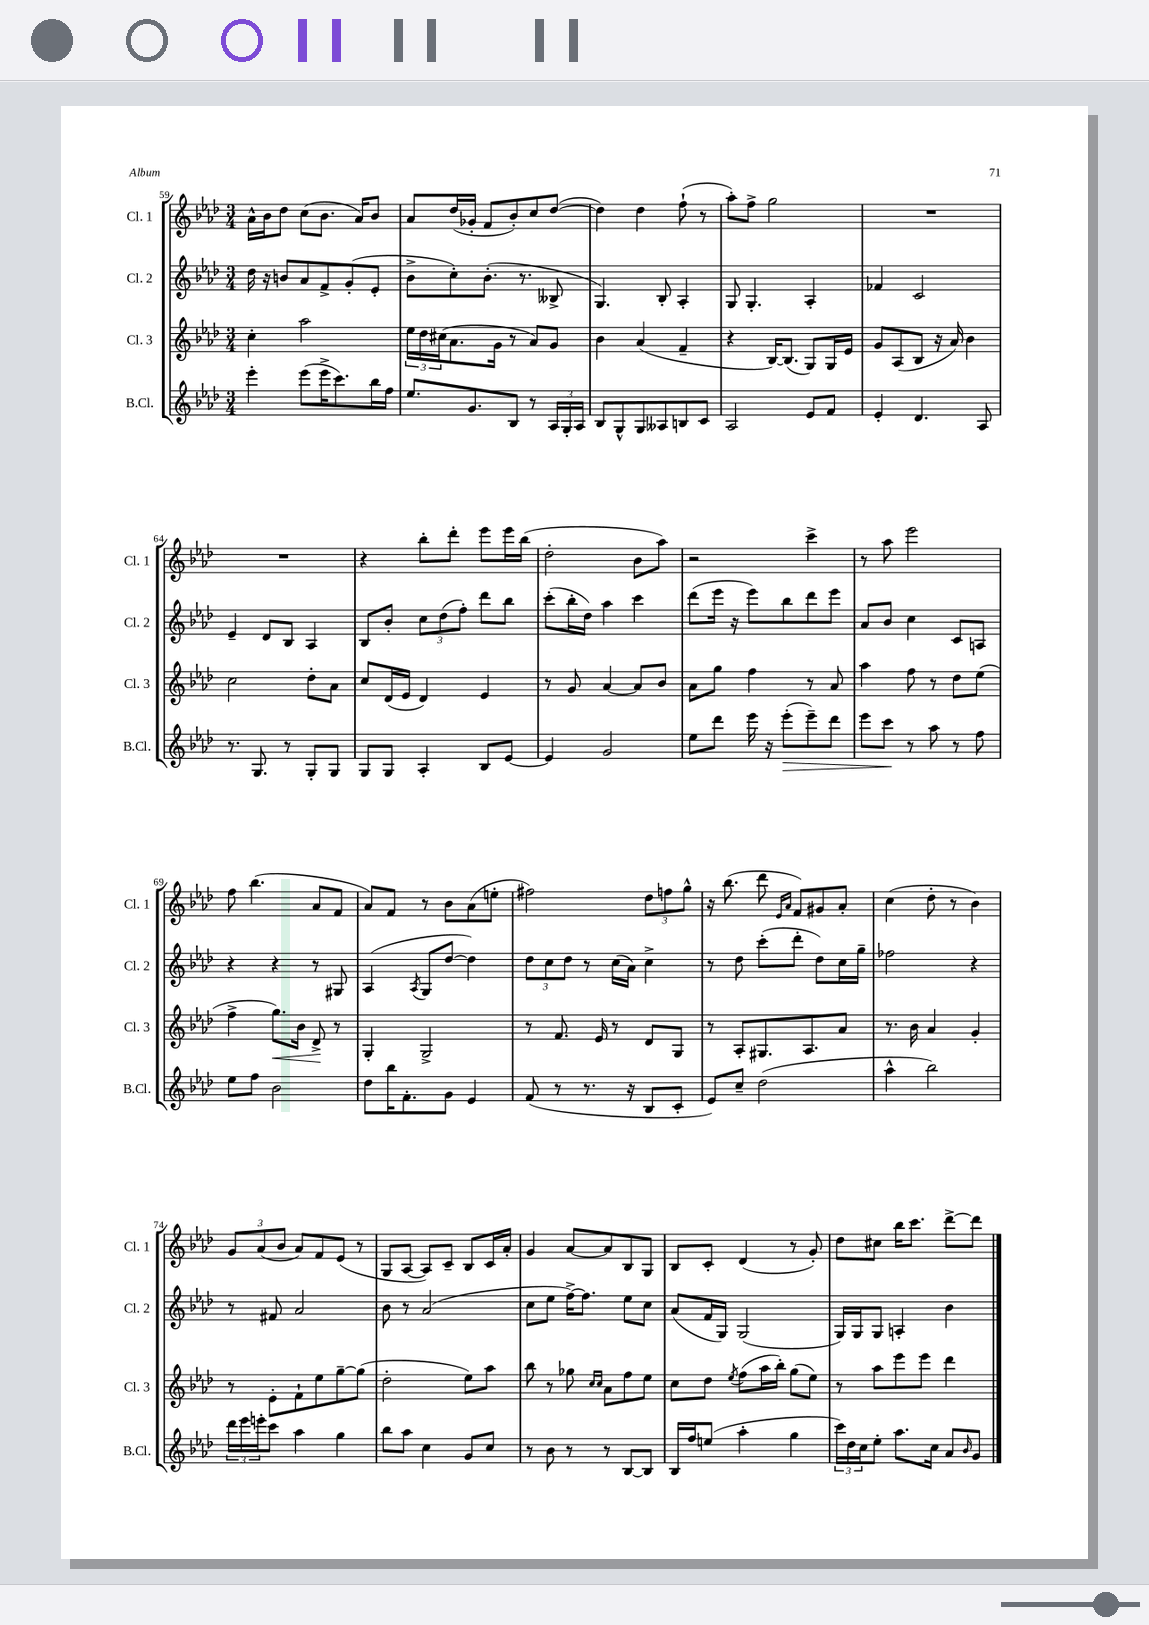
<<
\new StaffGroup <<
\new Staff = "s0" \with { instrumentName = "Cl. 1" shortInstrumentName = "Cl. 1" } {
    \clef treble \key aes \major \numericTimeSignature \time 3/4
    aes'16-^ bes'16 des''8 c''8( bes'8. aes'16) bes'8 |
    aes'8 des''16( ges'16-. f'8 bes'8-.) c''8 des''8~( |
    des''4) des''4 f''8-!( r8 |
    aes''8-.) f''8-> g''2 |
    R2. |
    R2. |
    r4 bes''8-. des'''8-. ees'''8 ees'''16 bes''16( |
    des''2-. bes'8 aes''8) |
    r2 c'''4-> |
    r8 aes''8 ees'''2 |
    f''8 bes''4.( aes'8 f'8 |
    aes'8) f'8 r8 bes'8 aes'8( e''8-. |
    fis''2) \tuplet 3/2 { des''8 f''8 g''8-^ } |
    r16 bes''8.( des'''8 \grace { ees'16 aes'16 } f'8) gis'8 aes'8-. |
    c''4( des''8-. r8 bes'4) |
    \tuplet 3/2 { g'8 aes'8( bes'8 } aes'8) f'8 ees'8( r8 |
    g8 aes8~ aes8) c'8-- bes8 c'16 aes'16-. |
    g'4 aes'8~ aes'8 bes8 g8 |
    bes8 c'8-. des'4( r8 g'8-.) |
    des''8 cis''8 bes''16 c'''8. des'''8~-> des'''8 \bar "|." |
}
\new Staff = "s1" \with { instrumentName = "Cl. 2" shortInstrumentName = "Cl. 2" } {
    \clef treble \key aes \major \numericTimeSignature \time 3/4
    des''16 r16 b'8 aes'8 f'8-> g'8-.( ees'8-. |
    bes'8-> c''8-.) bes'8.-.( r8. beses8-> |
    g4.) bes8-. aes4-. |
    g8 g4.-. aes4-. |
    fes'4 c'2 |
    ees'4-- des'8 bes8 aes4 |
    bes8 bes'8-. \tuplet 3/2 { c''8 des''8( f''8-.) } des'''8 bes''8 |
    c'''8-.( bes''16-. des''16) aes''4 c'''4 |
    des'''8( ees'''16 r16 ees'''8) bes''8 des'''8 ees'''8 |
    aes'8 bes'8 c''4 c'8 a8 |
    r4 r4 r8 gis8 |
    aes4( \acciaccatura { aes8 } g8 des''8~ des''4) |
    \tuplet 3/2 { des''8 c''8 des''8 } r8 c''16( aes'16) c''4-> |
    r8 des''8 c'''8-.( des'''8-. des''8) c''16 g''16-- |
    fes''2 r4 |
    r8 fis'8 aes'2 |
    bes'8 r8 aes'2( |
    c''8 ees''8 f''16~->) f''8. ees''8 c''8 |
    aes'8( f'16 g16) g2( |
    g16) g16 g8 a4-. bes'4 \bar "|." |
}
\new Staff = "s2" \with { instrumentName = "Cl. 3" shortInstrumentName = "Cl. 3" } {
    \clef treble \key aes \major \numericTimeSignature \time 3/4
    c''4-. aes''2 |
    \tuplet 3/2 { ees''16 des''16 cis''16( } aes'8. g'16 r8 aes'8) g'8 |
    bes'4 aes'4( f'4-- |
    r4 bes16~) bes8.( g8) g16 ees'16 |
    g'8 aes8( bes8 r16 aes'16) bes'4 |
    c''2 des''8-. aes'8 |
    c''8 des'16( ees'16 des'4) ees'4 |
    r8 g'8 aes'4~ aes'8 bes'8 |
    aes'8 g''8 f''4 r8 aes'8 |
    aes''4 f''8 r8 des''8 ees''8( |
    f''4-> g''8.\<) bes'16 des'8->\! r8 |
    g4-. g2-> |
    r8 f'8. ees'16 r8 des'8 g8 |
    r8 aes8-. gis8. aes8. aes'8 |
    r8. bes'16 aes'4 g'4-. |
    r8 ees'8-. f'8-! ees''8 g''8~-- g''8( |
    des''2-. ees''8) aes''8 |
    bes''8 r8 ges''8 \grace { c''16 c''16 } aes'8 f''8 ees''8 |
    c''8 des''8 \acciaccatura { ees''8 } f''8( aes''16 bes''16-.) g''8( ees''8) |
    r8 aes''8 ees'''8 ees'''8 des'''4 \bar "|." |
}
\new Staff = "s3" \with { instrumentName = "B.Cl." shortInstrumentName = "B.Cl." } {
    \clef treble \key aes \major \numericTimeSignature \time 3/4
    ees'''4-. ees'''8( ees'''16-> c'''8.) bes''16 f''16 |
    ees''8. g'8. bes8 r8 \tuplet 3/2 { aes16 g16-. aes16 } |
    bes8 g8-^ g8 aeses8 b8 c'8 |
    aes2 ees'8 f'8 |
    ees'4-. des'4. aes8 |
    r8. g8. r8 g8-. g8 |
    g8 g8 aes4-. bes8 ees'8~ |
    ees'4 g'2 |
    ees''8 des'''8 ees'''16 r16 ees'''8-.\>( ees'''8--) des'''8 |
    ees'''8 c'''8\! r8 aes''8 r8 f''8 |
    ees''8 f''8 bes'2 |
    des''8 bes''16 f'8.-. g'8 ees'4 |
    f'8( r8 r8. r16 bes8 c'8-. |
    ees'8) c''8-- des''2( |
    aes''4-^ bes''2) |
    \tuplet 3/2 { des'''16 ees'''16 e'''16-. } c'''8 aes''4 g''4 |
    bes''8 aes''8 c''4 g'8 c''8 |
    r8 bes'8 r8 r8 bes8~ bes8 |
    bes16 f''16 e''8( aes''4-. g''4 |
    \tuplet 3/2 { c'''16) des''16 c''16 } ees''8-. aes''8. c''16 aes'8 \grace { bes'16 } g'8 \bar "|." |
}
>>
>>
\layout { \context { \Score currentBarNumber = #59 } }
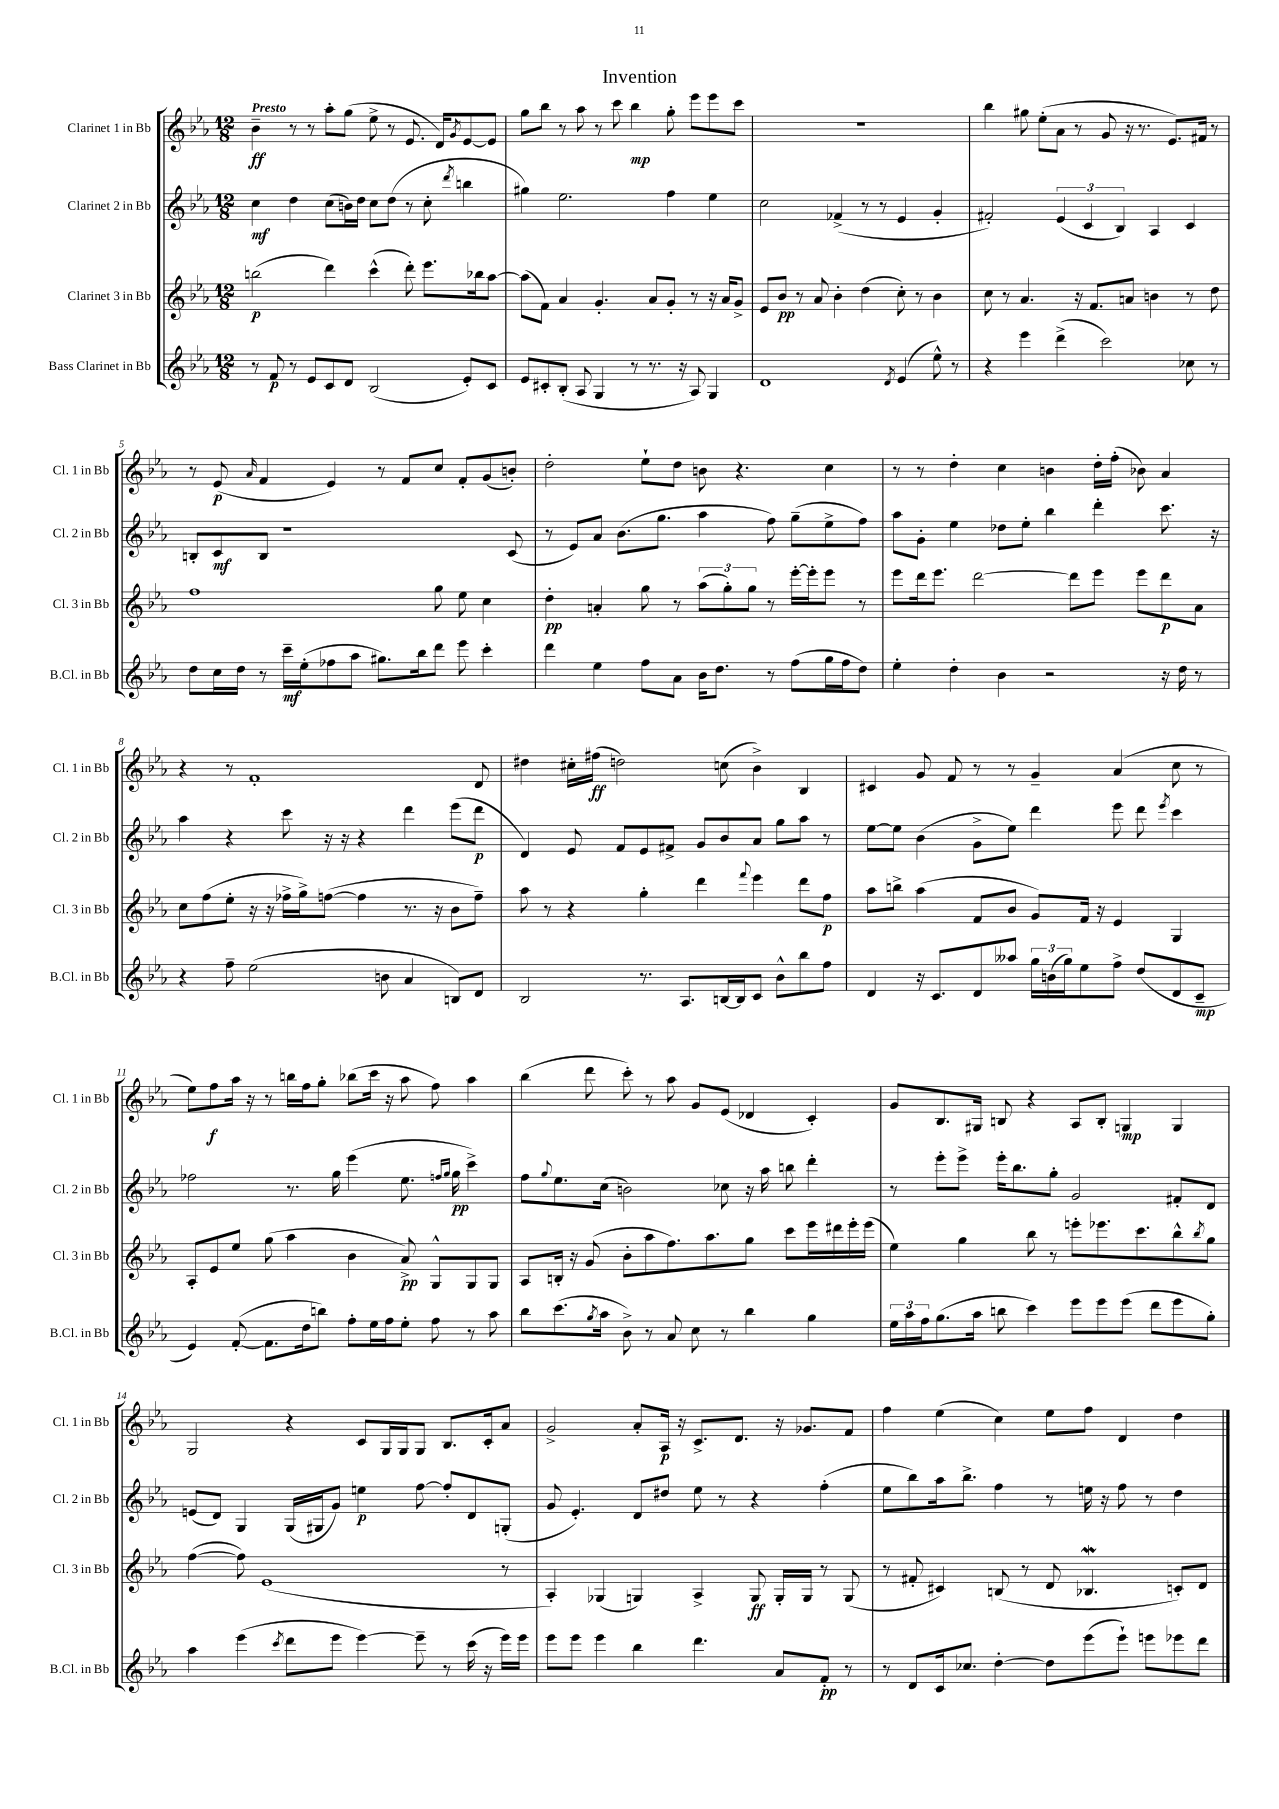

■ ■ ■

* **PROBLEM REQUIREMENTS**: Gather and copy every line of the material that contains the string "instrumentName". Case counts.

* **THE RESULT**:
\new Staff = "s0" \with { instrumentName = "Cl. 1" shortInstrumentName = "Cl. 1" } {
\new Staff = "s1" \with { instrumentName = "Cl. 2" shortInstrumentName = "Cl. 2" } {
\new Staff = "s2" \with { instrumentName = "Cl. 3" shortInstrumentName = "Cl. 3" } {
\new Staff = "s3" \with { instrumentName = "B.Cl." shortInstrumentName = "B.Cl." } {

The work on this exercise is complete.